Transcribe, word for word and without additions, each line below from the one containing "grey truck: 8 -> 4" through the one containing "white cube: 11 -> 10", both ends included.

◆ **Task material**
[Start of section]

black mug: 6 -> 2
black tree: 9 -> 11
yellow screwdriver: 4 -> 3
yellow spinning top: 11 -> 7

[End of section]
[Start of section]

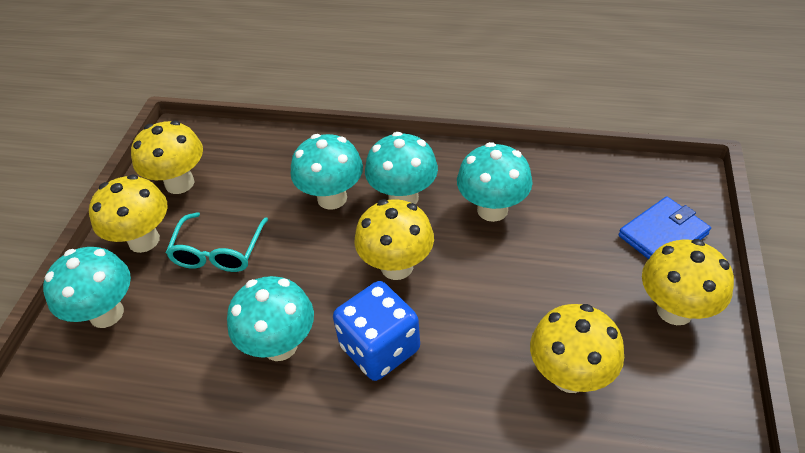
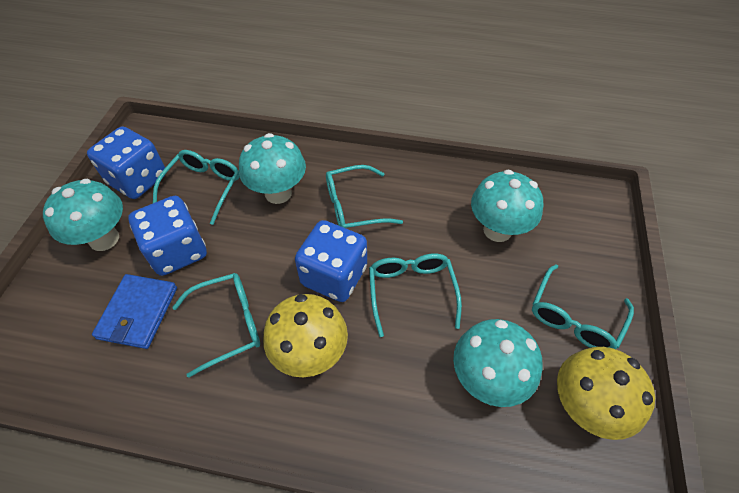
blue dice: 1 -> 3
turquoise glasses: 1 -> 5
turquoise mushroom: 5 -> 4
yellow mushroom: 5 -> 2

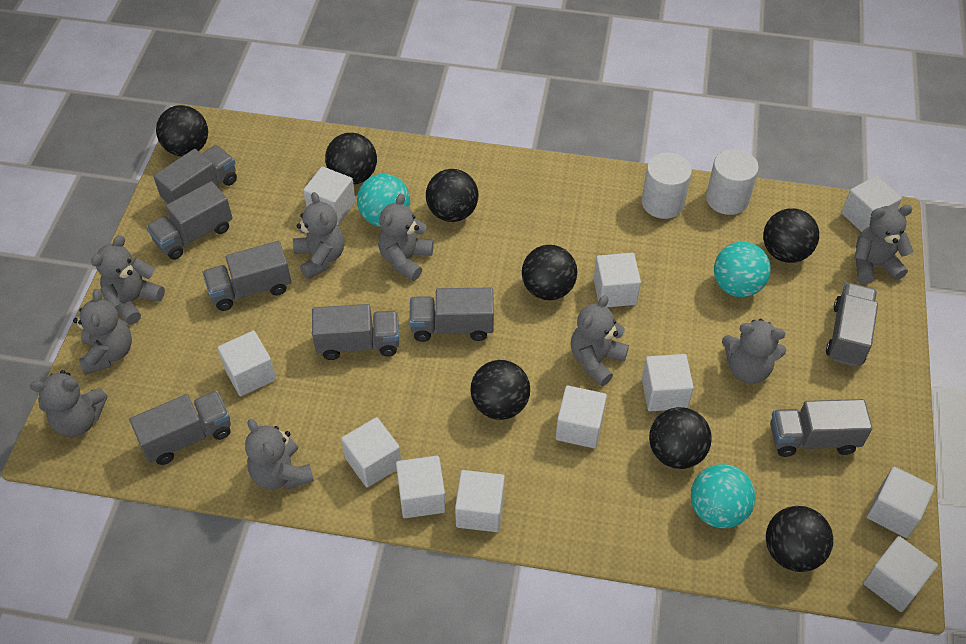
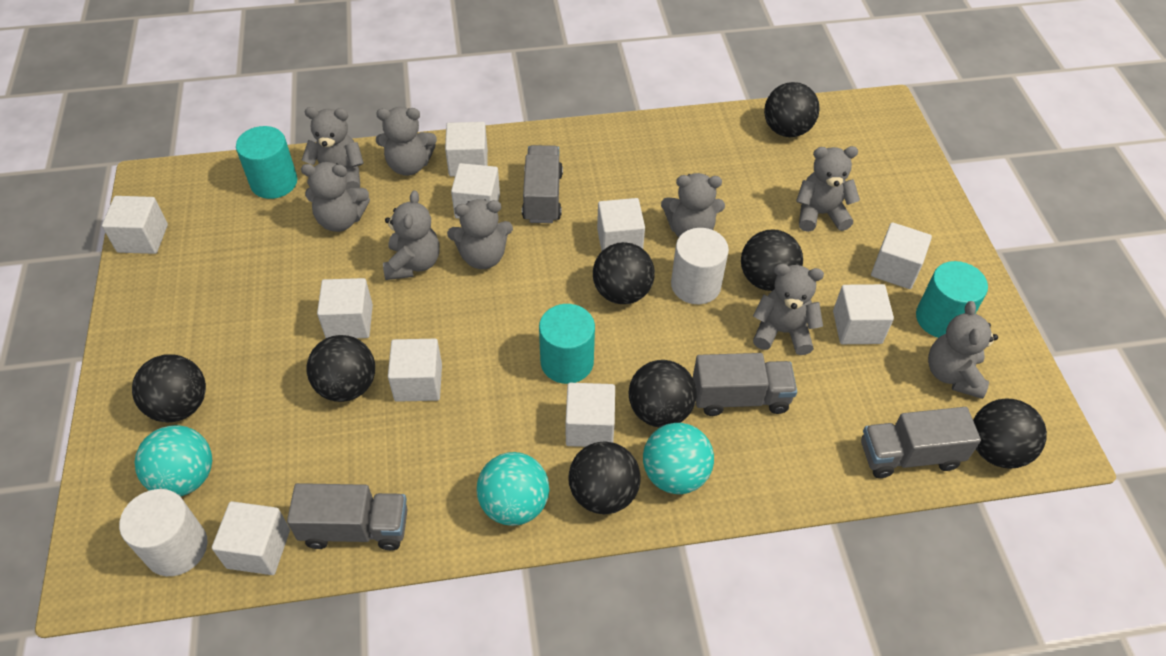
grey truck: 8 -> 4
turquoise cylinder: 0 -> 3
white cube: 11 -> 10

[End of section]
[Start of section]

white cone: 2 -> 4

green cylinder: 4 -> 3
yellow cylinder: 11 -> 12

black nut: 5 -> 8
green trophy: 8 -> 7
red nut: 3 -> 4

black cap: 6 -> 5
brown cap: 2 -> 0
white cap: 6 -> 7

[End of section]

◆ **Written solution**
grey truck: 8 -> 4
turquoise cylinder: 0 -> 3
white cube: 11 -> 10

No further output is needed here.